[Start of section]

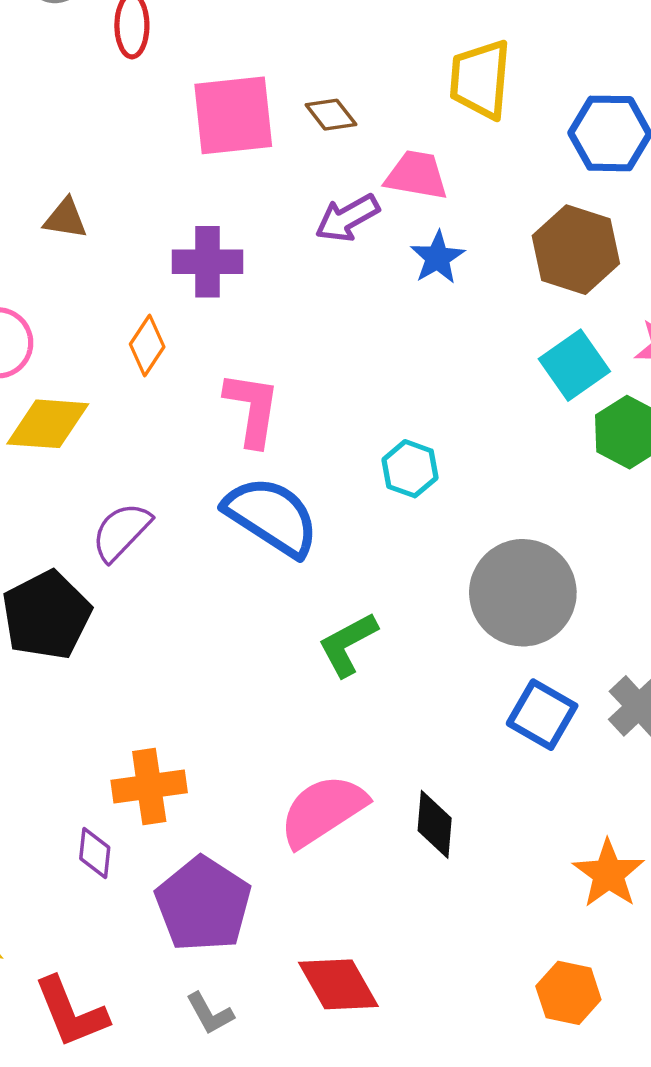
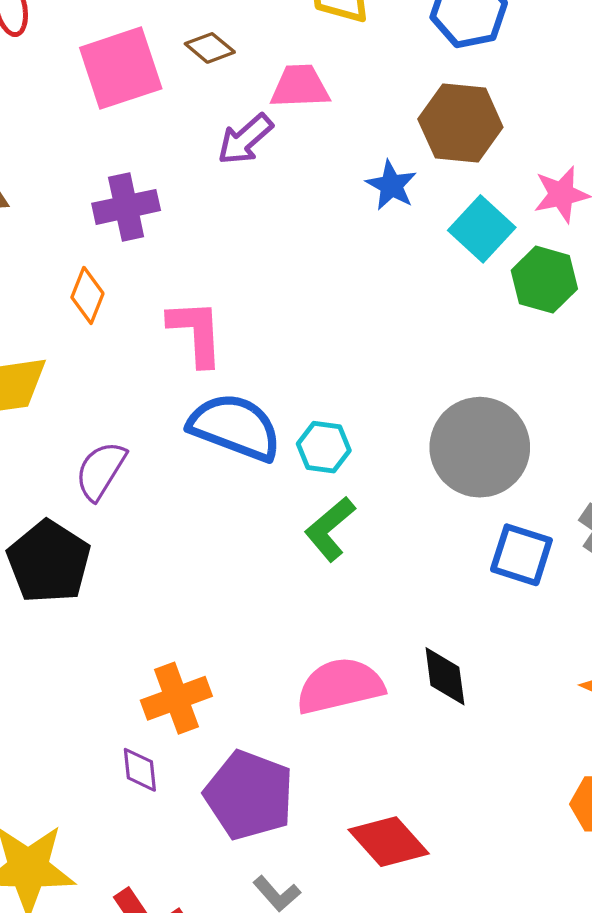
blue star: (438, 258) -> (391, 185), moved
cyan hexagon: (410, 469) -> (324, 447), moved
pink semicircle: (323, 811) -> (340, 686), turned 32

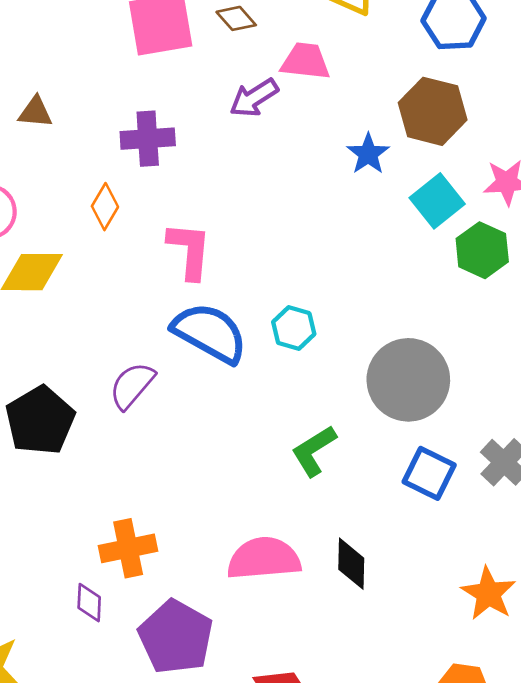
cyan hexagon: (324, 447) -> (294, 328), moved
purple semicircle: (101, 471) -> (132, 386), moved
green L-shape: (330, 529) -> (314, 451), moved

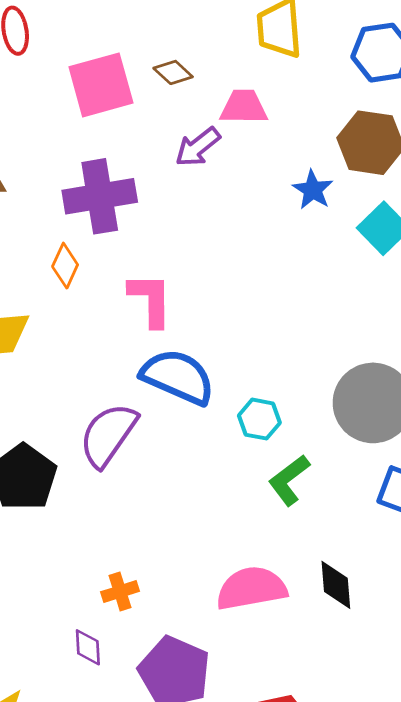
purple cross: (148, 139) -> (100, 196), size x1.4
cyan hexagon: (294, 328) -> (259, 419), moved
purple semicircle: (132, 386) -> (108, 435), size x1.4
orange cross: (128, 548) -> (120, 592), size x0.7

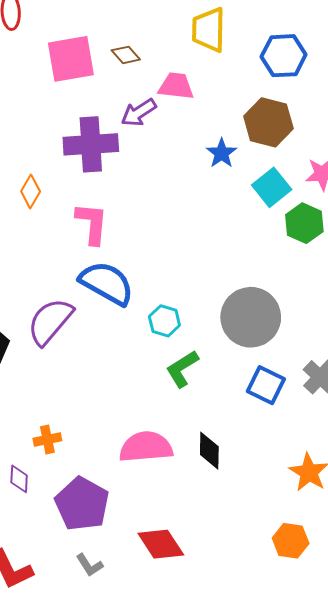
purple cross: (100, 196) -> (91, 144), moved

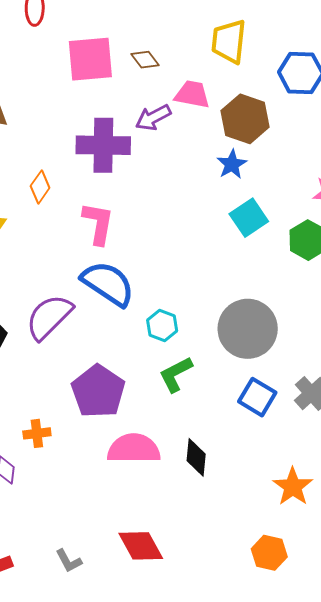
brown hexagon: (268, 122) -> (245, 119), moved
cyan square: (272, 187) -> (249, 218), moved
purple pentagon: (82, 504) -> (98, 391), moved

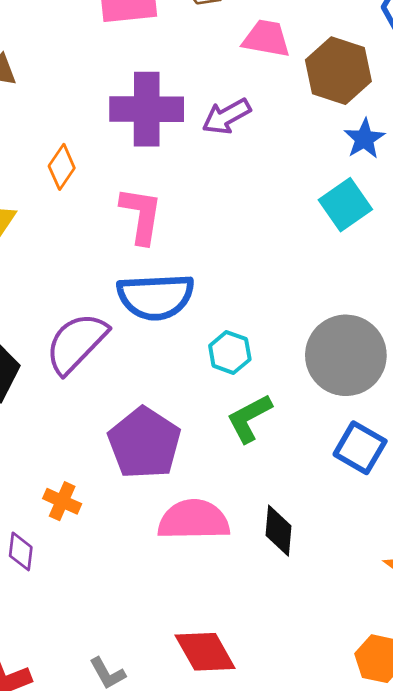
purple arrow: (153, 118) -> (226, 116), moved
blue star: (232, 164) -> (364, 139), moved
blue semicircle: (108, 284) -> (156, 297), turned 144
orange cross: (37, 433) -> (62, 501), turned 32

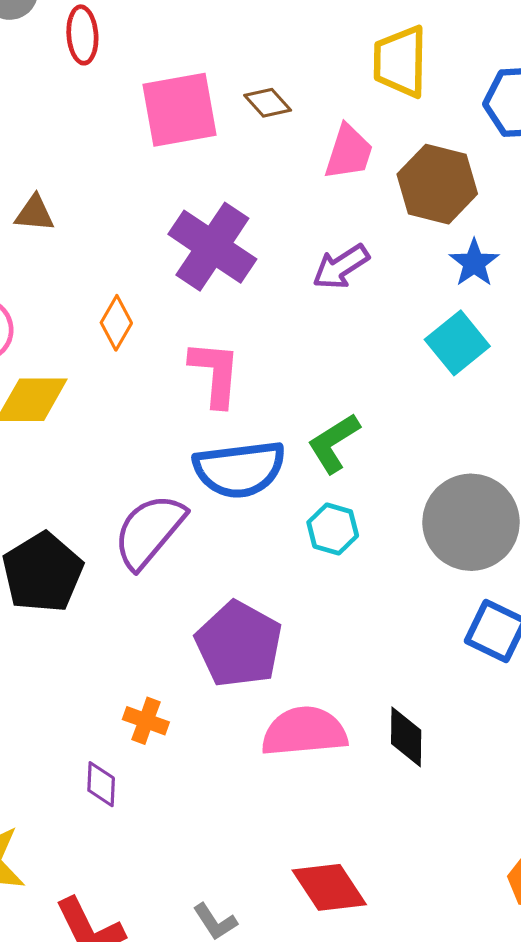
pink trapezoid: (266, 38) -> (349, 152), turned 102
purple cross: (147, 109) -> (212, 247), turned 38
purple arrow: (226, 116) -> (341, 267), moved
green L-shape: (249, 418) -> (334, 443), moved

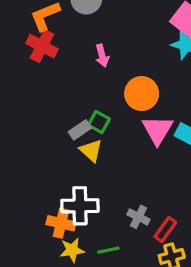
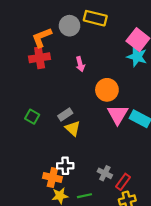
red cross: (42, 46) -> (40, 58), turned -36
green square: (99, 122) -> (32, 117), moved
white cross: (80, 206) -> (65, 166), size x0.7

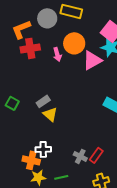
red cross: (40, 58) -> (30, 48), moved
orange circle: (107, 90) -> (74, 43), moved
pink triangle: (118, 114) -> (92, 60), moved, turned 30
red rectangle: (123, 182) -> (96, 155), moved

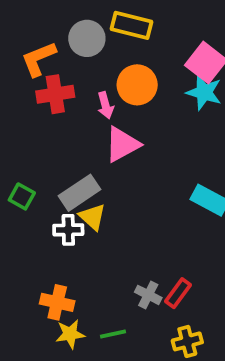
pink triangle: (92, 60) -> (122, 144), moved
gray rectangle: (43, 101) -> (79, 193), size x1.5
white cross: (43, 149) -> (68, 230), moved

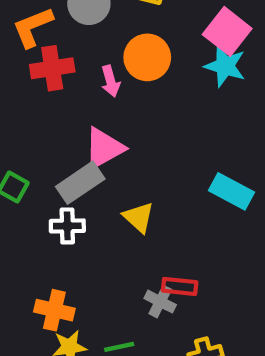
pink triangle: (122, 144) -> (104, 148), moved
yellow triangle: (92, 217) -> (139, 217), moved
red rectangle: (178, 293) -> (180, 286), moved, turned 60

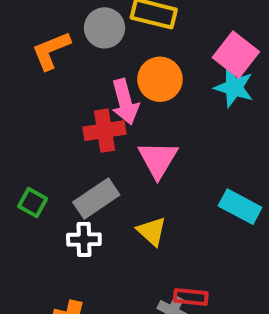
red cross: (52, 68) -> (104, 131), moved
pink arrow: (111, 81) -> (125, 102), size x1.5
pink triangle: (104, 148) -> (158, 159), moved, turned -30

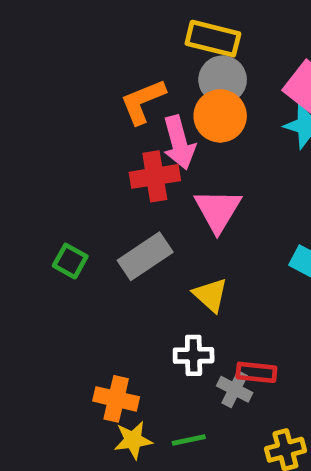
gray circle: (104, 28) -> (223, 80), moved
orange L-shape: (51, 51) -> (143, 101), moved
white cross: (84, 239) -> (194, 355), moved

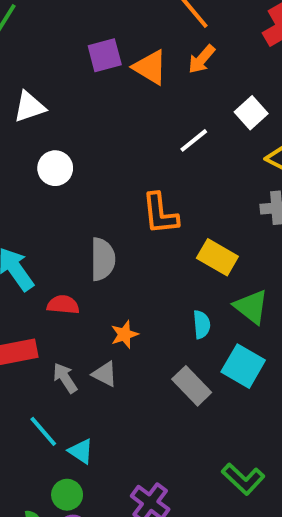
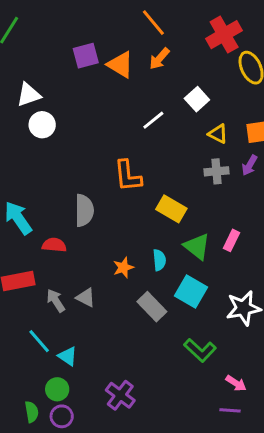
white circle: (55, 168) -> (42, 125), moved
orange star: (124, 334) -> (123, 268), moved
green L-shape: (243, 479) -> (200, 350), moved

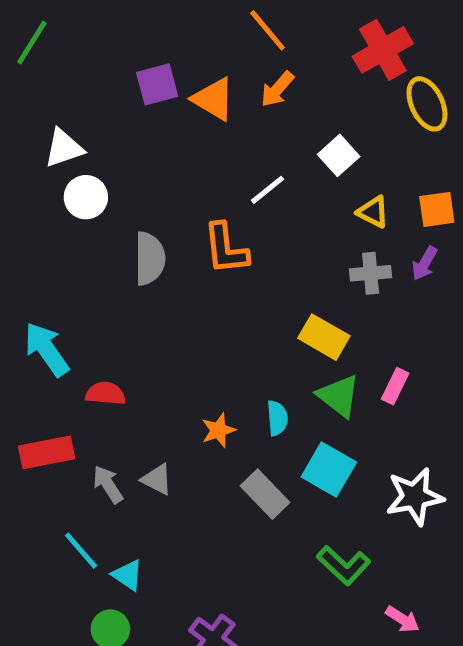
orange L-shape: (128, 176) -> (226, 249), moved
yellow rectangle: (171, 209) -> (324, 337), moved
gray semicircle: (84, 210) -> (150, 259), moved

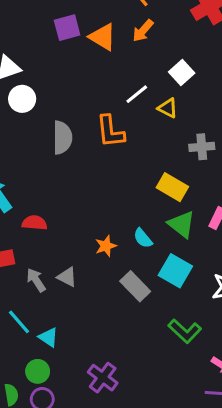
yellow triangle: (373, 212) -> (168, 108), moved
cyan semicircle: (277, 418) -> (143, 238), turned 145

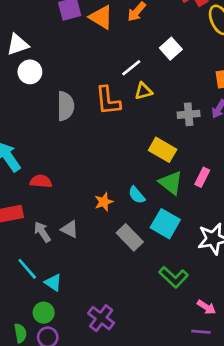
yellow triangle: (168, 108) -> (143, 91), moved, turned -42

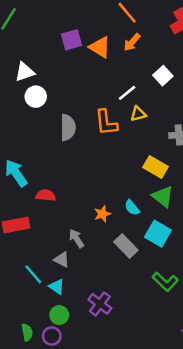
gray triangle: (70, 229) -> (62, 260), moved
gray arrow: (42, 232) -> (76, 239), moved
green circle: (44, 313) -> (59, 315), moved
purple cross: (101, 318) -> (100, 304), moved

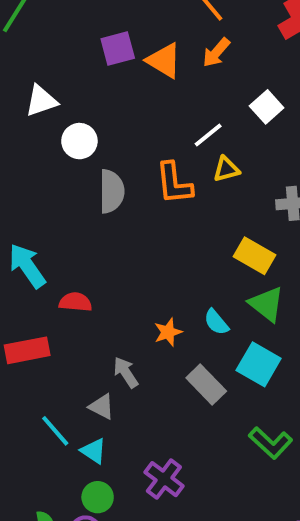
white circle: (36, 97) -> (79, 141), moved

[End of section]

## What to produce:
For the data above, count every line in which the string "white" appears, and answer with the count only.

## Task response:
5